# Object state comparisons
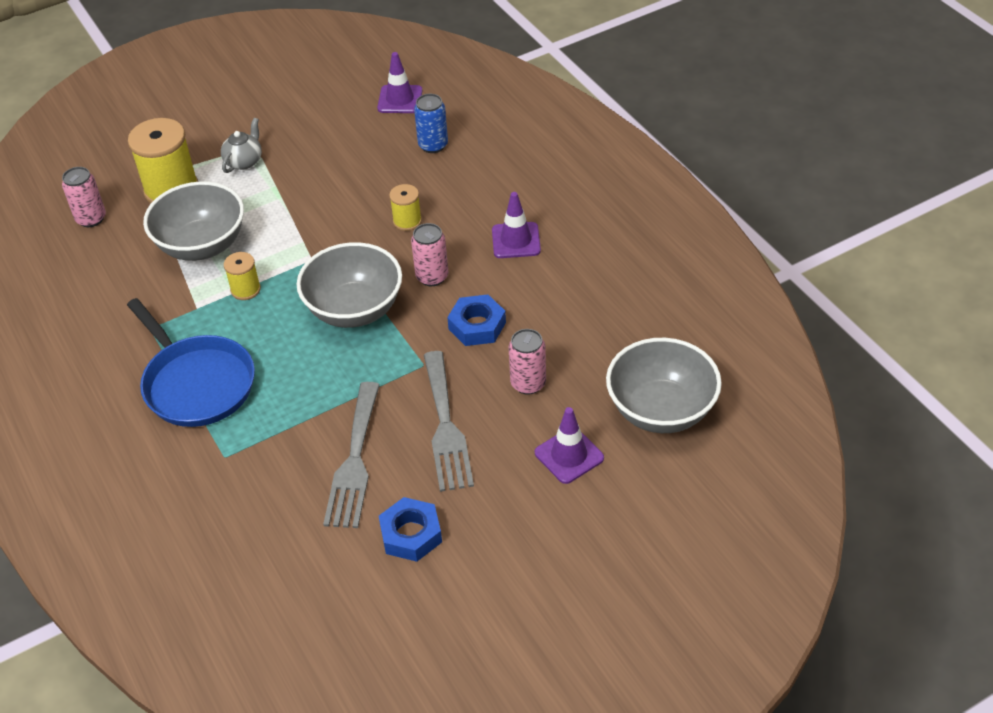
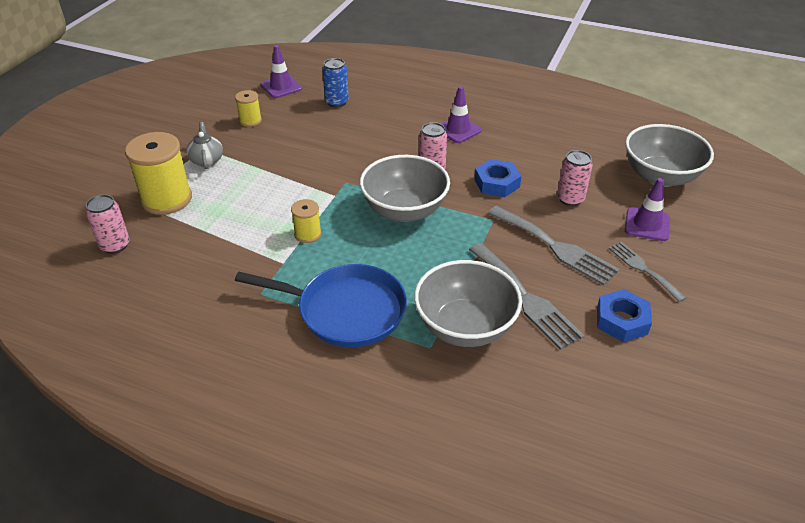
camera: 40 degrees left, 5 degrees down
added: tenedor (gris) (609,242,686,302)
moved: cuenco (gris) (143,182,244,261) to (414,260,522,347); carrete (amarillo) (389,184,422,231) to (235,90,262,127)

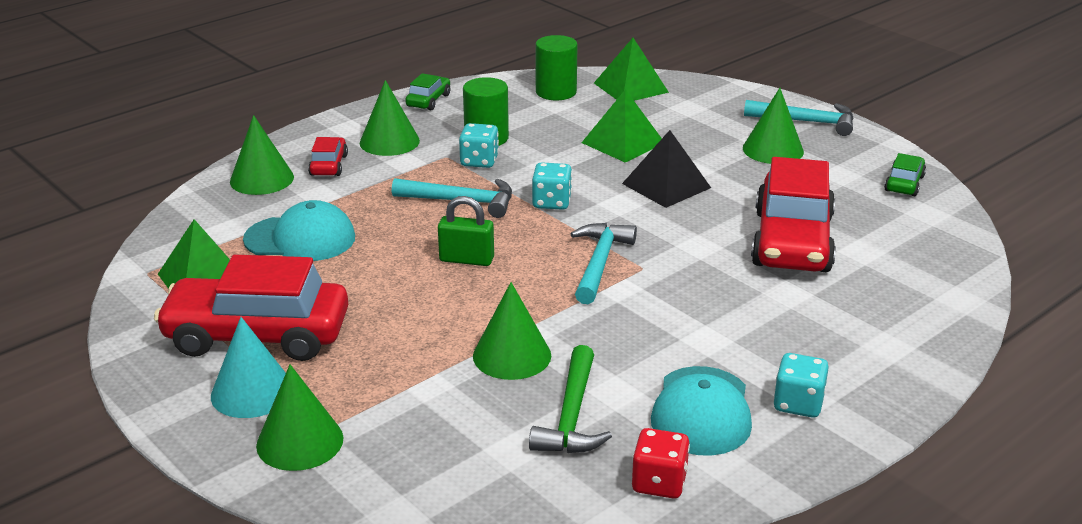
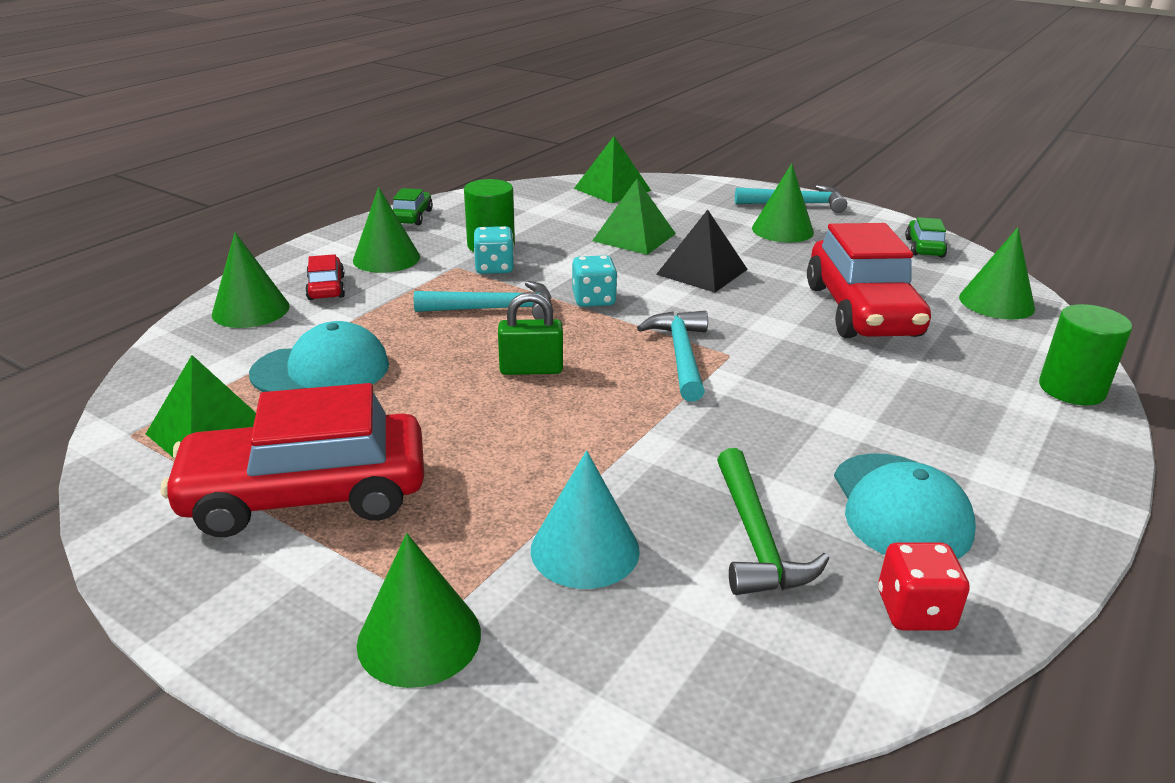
camera: 15 degrees left, 0 degrees up
removed: dado (turquesa) (773,353,829,418)
moved: cilindro (verde) (536,35,578,100) to (1039,304,1132,405); cono (verde) (473,282,551,380) to (959,227,1035,320); cono (turquesa) (211,317,286,418) to (531,451,640,589)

# To do
Please set down exactly the lines from the first line of the data above through the line with "added: tenedor (gris) (609,242,686,302)", both included, leaving out the pictures.

# Solution to the problem
camera: 40 degrees left, 5 degrees down
added: tenedor (gris) (609,242,686,302)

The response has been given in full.